*Work item*
From the material that follows, please give the number of lines containing the string "shape", and that number alone.

*Input material*
'''

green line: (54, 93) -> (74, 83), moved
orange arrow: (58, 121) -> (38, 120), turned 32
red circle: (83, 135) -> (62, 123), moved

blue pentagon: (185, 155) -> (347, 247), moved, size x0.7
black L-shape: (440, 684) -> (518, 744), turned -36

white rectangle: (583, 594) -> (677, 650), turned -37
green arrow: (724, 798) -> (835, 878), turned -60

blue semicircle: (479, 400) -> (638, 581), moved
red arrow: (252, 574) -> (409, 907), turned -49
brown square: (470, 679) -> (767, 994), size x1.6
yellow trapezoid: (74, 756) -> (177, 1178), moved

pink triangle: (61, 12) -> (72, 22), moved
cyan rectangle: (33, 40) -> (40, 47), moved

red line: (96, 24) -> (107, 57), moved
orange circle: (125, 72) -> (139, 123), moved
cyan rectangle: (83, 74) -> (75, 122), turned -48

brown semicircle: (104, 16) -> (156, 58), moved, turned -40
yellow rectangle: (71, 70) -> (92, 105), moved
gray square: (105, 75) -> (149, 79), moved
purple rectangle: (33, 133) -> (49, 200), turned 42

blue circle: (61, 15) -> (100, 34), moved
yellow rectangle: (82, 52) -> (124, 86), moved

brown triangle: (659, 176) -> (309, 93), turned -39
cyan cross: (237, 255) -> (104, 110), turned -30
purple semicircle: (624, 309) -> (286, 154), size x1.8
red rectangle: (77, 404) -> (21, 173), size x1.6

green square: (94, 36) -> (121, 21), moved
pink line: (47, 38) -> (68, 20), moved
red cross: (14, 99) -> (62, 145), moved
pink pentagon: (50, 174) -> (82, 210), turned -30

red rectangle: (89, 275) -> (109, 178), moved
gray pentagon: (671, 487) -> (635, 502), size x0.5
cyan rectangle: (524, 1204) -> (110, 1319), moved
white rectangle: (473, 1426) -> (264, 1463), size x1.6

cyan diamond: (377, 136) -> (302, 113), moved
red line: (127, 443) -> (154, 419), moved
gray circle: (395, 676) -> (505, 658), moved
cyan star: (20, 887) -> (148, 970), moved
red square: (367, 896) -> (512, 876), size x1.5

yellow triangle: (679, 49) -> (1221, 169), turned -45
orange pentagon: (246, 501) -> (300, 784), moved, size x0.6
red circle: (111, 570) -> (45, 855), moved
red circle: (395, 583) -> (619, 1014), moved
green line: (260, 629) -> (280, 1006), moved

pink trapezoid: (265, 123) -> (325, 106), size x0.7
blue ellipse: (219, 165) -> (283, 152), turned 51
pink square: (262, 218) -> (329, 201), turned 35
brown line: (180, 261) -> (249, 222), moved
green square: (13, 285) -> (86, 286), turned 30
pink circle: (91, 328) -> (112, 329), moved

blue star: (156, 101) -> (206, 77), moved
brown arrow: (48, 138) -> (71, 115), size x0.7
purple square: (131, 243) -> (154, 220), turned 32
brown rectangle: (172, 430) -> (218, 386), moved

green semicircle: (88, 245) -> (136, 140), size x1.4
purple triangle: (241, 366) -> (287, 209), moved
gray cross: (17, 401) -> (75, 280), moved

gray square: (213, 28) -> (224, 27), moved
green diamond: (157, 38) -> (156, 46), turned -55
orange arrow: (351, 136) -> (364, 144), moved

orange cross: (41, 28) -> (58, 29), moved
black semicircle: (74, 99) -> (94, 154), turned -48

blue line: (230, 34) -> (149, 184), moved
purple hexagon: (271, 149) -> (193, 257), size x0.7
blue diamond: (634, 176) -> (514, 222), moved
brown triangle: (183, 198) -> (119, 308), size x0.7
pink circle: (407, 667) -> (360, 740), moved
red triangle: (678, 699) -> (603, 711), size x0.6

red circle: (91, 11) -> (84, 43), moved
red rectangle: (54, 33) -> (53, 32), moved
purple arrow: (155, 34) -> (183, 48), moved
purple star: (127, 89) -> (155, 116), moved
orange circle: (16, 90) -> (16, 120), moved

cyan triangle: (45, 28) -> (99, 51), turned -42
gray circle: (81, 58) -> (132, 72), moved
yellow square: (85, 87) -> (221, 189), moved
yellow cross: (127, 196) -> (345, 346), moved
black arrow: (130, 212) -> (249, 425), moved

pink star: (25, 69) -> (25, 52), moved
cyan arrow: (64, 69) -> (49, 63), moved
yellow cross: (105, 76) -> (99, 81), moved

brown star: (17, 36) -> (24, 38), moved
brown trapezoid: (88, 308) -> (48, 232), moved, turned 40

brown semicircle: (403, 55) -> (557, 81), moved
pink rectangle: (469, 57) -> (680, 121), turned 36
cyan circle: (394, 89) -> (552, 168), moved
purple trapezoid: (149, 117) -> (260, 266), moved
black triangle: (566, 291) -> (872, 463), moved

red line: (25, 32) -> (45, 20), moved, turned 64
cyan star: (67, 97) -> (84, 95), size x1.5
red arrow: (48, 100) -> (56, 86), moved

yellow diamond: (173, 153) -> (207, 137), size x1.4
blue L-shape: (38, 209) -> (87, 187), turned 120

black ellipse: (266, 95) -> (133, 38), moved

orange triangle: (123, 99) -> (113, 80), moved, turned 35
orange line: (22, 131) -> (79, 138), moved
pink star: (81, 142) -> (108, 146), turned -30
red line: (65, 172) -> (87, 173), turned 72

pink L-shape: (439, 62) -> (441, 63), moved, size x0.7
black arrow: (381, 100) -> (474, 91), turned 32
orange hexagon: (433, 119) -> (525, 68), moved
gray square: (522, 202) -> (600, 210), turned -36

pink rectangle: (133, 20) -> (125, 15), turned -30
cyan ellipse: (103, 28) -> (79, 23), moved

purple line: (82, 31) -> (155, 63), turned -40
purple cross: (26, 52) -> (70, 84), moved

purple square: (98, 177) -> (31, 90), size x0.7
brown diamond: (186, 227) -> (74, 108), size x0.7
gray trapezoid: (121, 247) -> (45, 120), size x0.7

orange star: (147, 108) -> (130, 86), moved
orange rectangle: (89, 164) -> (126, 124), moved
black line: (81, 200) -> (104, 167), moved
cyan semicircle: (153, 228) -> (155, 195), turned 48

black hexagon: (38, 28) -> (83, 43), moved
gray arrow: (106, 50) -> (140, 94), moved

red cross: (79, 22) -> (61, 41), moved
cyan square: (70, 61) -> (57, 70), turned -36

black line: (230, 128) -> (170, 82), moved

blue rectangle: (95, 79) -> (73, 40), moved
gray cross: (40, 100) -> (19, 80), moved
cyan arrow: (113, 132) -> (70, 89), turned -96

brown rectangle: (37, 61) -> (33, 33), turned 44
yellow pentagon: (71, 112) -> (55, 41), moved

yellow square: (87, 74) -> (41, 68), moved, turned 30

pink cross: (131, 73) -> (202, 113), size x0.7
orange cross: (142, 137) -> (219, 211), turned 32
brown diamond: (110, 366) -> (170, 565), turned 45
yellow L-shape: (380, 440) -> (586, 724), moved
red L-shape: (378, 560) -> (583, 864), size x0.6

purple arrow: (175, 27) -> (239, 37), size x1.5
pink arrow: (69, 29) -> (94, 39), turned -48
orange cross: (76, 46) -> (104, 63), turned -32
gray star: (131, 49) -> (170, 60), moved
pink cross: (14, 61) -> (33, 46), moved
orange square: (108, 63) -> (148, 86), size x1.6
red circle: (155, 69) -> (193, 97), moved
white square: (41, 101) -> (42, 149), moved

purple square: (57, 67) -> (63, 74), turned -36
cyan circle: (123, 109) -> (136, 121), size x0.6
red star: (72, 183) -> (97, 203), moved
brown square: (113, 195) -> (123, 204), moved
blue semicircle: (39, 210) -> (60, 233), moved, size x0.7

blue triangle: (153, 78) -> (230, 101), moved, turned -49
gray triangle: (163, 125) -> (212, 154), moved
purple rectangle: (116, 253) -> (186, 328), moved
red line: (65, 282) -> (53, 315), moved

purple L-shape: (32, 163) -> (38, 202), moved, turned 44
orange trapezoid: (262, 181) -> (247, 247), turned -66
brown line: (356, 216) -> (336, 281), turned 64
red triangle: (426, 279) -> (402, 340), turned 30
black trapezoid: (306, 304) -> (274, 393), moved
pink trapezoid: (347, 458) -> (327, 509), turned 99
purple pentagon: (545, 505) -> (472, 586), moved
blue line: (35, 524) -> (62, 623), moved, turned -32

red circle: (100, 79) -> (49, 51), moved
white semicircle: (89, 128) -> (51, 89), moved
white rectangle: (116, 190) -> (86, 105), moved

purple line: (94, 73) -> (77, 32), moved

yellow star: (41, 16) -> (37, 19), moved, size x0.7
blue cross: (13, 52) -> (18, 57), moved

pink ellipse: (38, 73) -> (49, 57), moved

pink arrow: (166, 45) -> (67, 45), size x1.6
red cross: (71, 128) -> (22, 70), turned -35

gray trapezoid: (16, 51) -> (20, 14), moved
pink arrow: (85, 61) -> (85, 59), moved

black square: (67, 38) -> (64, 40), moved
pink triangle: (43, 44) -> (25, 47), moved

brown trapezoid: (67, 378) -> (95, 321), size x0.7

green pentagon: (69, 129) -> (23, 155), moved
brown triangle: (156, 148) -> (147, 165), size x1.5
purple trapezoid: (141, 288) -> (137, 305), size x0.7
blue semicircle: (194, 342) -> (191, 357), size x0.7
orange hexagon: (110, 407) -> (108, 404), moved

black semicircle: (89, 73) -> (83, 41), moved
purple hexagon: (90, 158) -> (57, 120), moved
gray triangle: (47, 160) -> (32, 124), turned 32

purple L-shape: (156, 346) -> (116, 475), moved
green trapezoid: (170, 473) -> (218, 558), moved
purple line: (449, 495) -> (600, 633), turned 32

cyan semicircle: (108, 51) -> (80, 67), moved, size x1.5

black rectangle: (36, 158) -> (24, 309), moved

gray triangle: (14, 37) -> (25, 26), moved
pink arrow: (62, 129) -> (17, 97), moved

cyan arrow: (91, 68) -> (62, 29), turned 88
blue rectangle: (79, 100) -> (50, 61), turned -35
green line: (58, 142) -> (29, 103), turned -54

'''

*Response box*
7